▸ AVAILABLE DATA
....

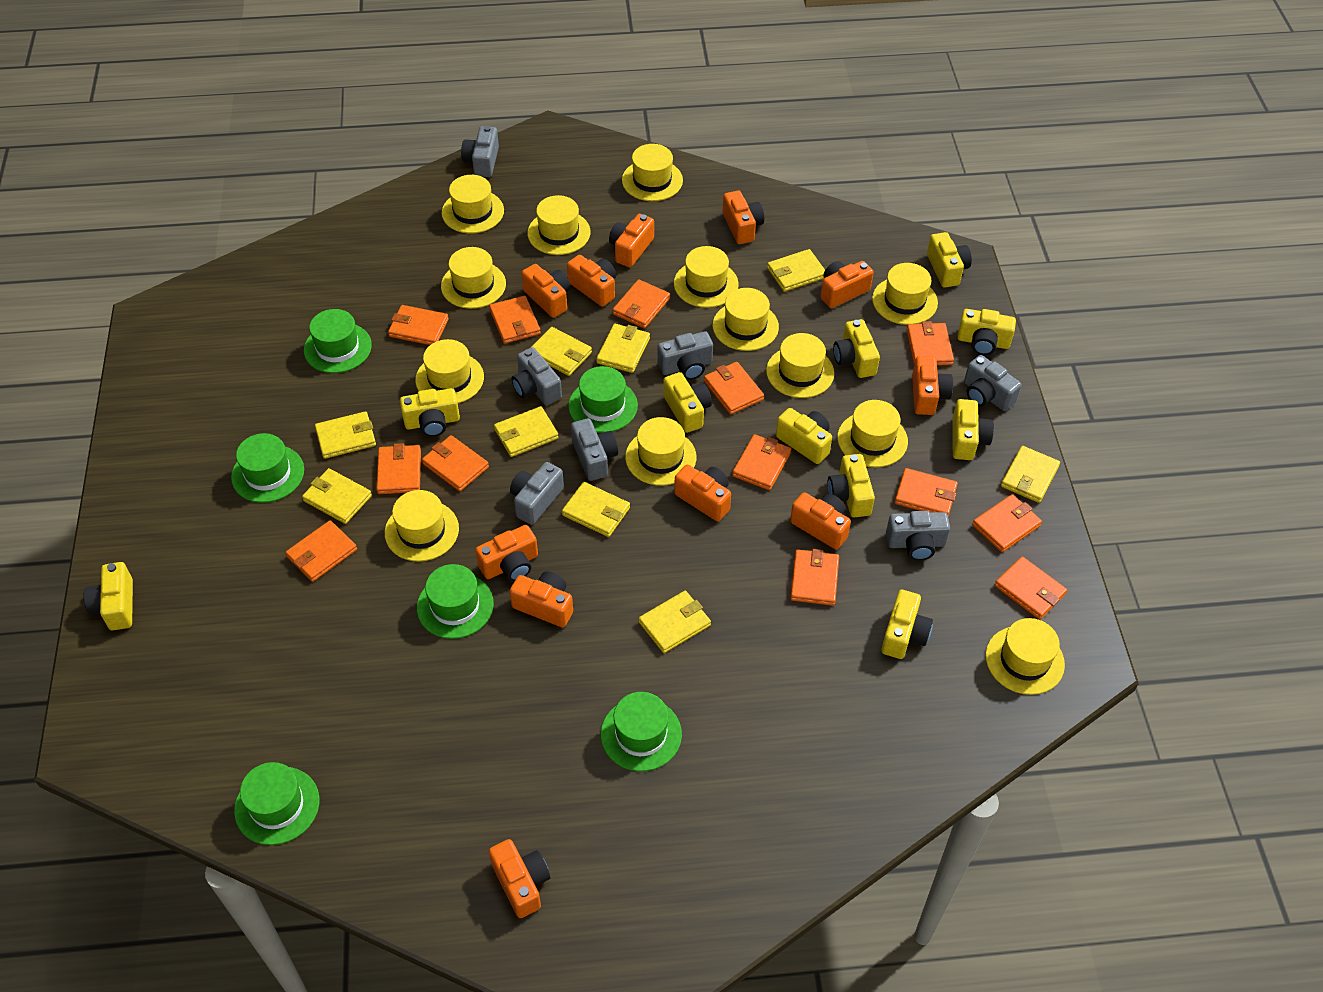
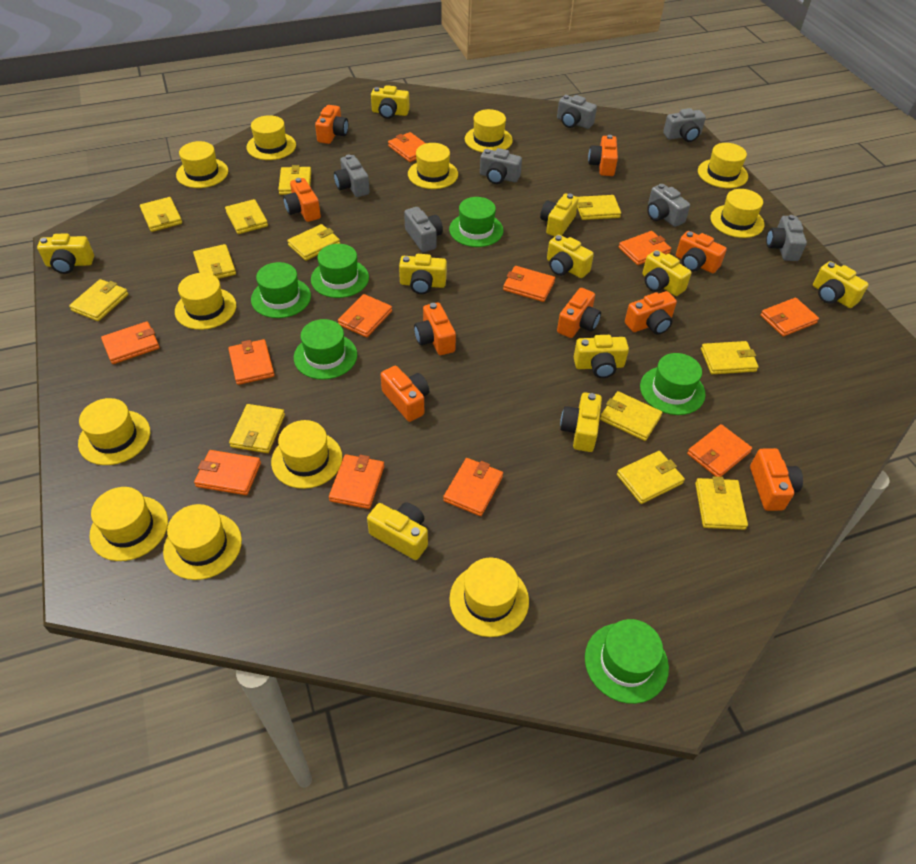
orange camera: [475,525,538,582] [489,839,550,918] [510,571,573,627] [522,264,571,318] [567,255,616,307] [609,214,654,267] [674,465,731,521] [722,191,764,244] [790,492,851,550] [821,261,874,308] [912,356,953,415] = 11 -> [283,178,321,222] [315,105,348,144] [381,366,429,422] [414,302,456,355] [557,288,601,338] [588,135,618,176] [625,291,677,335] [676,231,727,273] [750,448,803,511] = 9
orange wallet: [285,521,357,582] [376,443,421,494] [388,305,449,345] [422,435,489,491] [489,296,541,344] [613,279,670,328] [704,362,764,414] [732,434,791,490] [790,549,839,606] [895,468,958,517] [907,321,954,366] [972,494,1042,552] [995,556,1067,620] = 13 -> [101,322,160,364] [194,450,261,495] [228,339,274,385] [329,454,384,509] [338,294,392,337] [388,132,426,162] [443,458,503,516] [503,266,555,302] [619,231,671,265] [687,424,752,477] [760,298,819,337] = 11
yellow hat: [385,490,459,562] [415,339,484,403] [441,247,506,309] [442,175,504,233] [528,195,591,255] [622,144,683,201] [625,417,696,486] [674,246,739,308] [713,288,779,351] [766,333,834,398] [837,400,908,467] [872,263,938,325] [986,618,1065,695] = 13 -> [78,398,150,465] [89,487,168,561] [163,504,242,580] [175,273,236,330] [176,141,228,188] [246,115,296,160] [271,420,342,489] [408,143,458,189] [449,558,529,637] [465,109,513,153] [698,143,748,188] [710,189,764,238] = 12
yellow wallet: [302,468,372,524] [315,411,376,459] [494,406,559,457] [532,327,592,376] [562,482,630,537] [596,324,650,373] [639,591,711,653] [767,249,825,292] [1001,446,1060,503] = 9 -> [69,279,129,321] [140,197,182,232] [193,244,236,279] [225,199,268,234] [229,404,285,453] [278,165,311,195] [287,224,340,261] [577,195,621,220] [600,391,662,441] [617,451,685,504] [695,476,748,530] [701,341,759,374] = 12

....

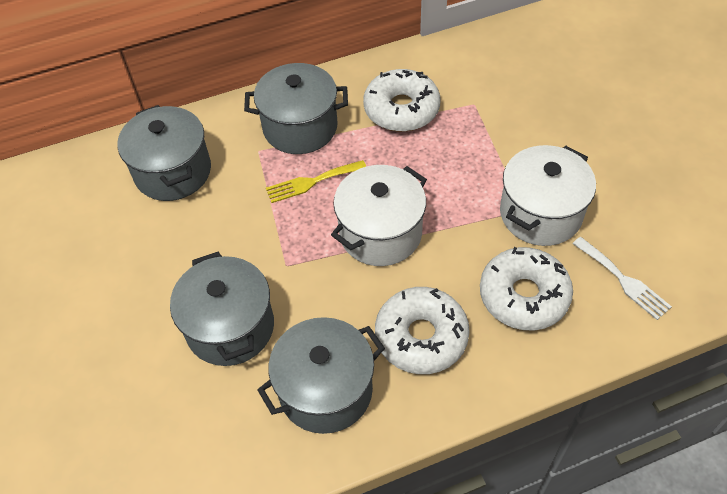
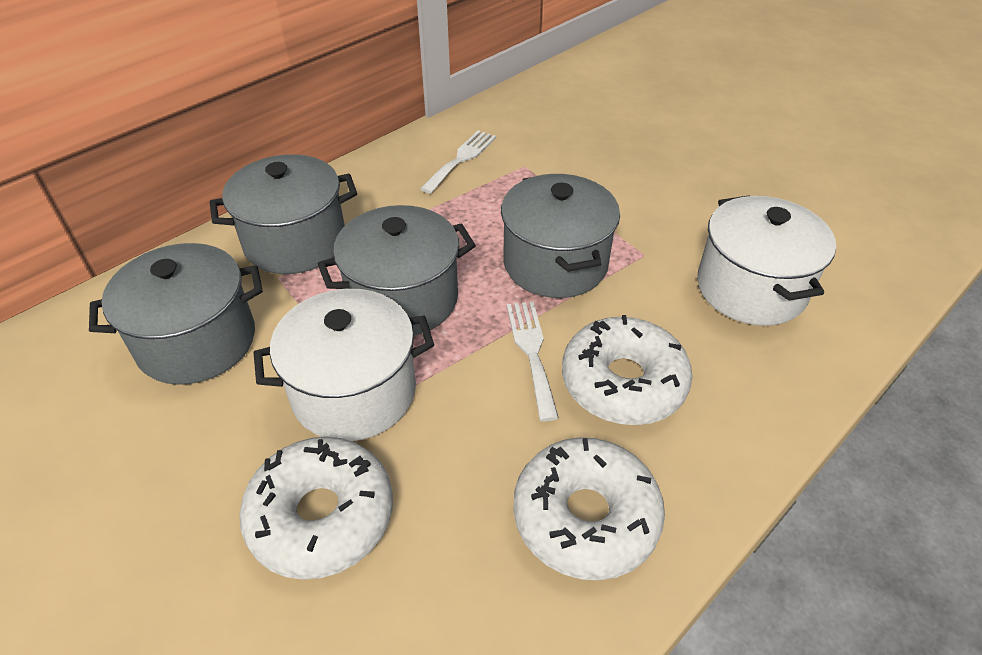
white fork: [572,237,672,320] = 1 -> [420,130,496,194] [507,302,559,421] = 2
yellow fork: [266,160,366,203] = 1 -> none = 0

....

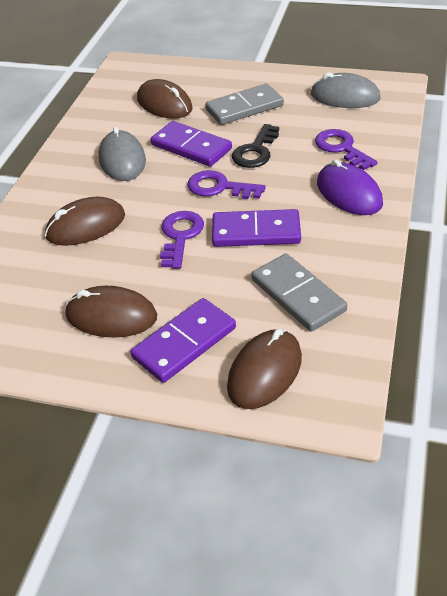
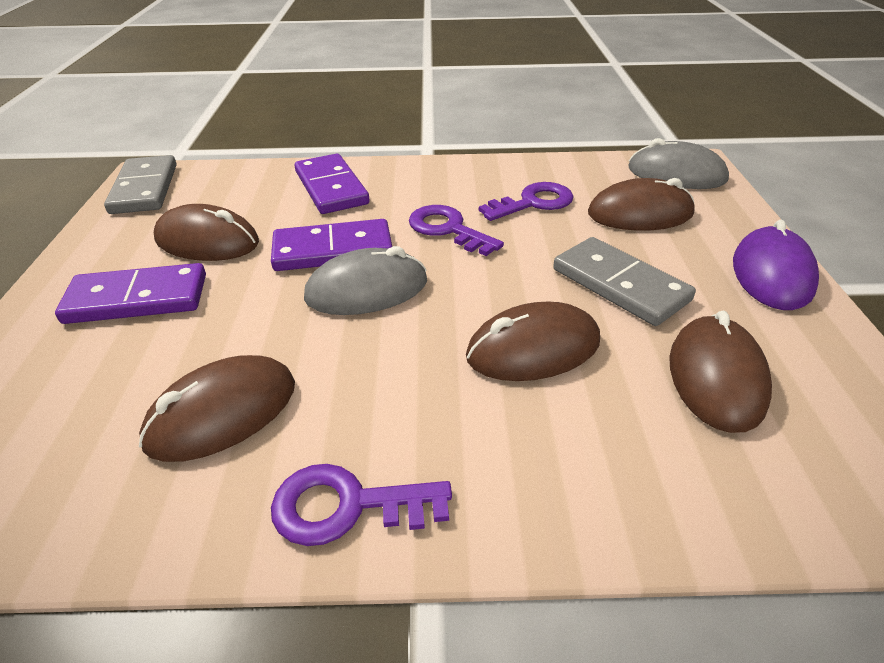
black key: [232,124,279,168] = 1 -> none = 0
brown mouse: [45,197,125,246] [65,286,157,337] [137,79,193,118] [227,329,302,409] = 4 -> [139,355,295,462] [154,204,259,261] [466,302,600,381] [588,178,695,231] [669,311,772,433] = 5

....

▸ EXERCISE DIRECTIONS
Select and copy every line of the listing with the word "none".

▸ YOUR SOLUTION
yellow fork: [266,160,366,203] = 1 -> none = 0
black key: [232,124,279,168] = 1 -> none = 0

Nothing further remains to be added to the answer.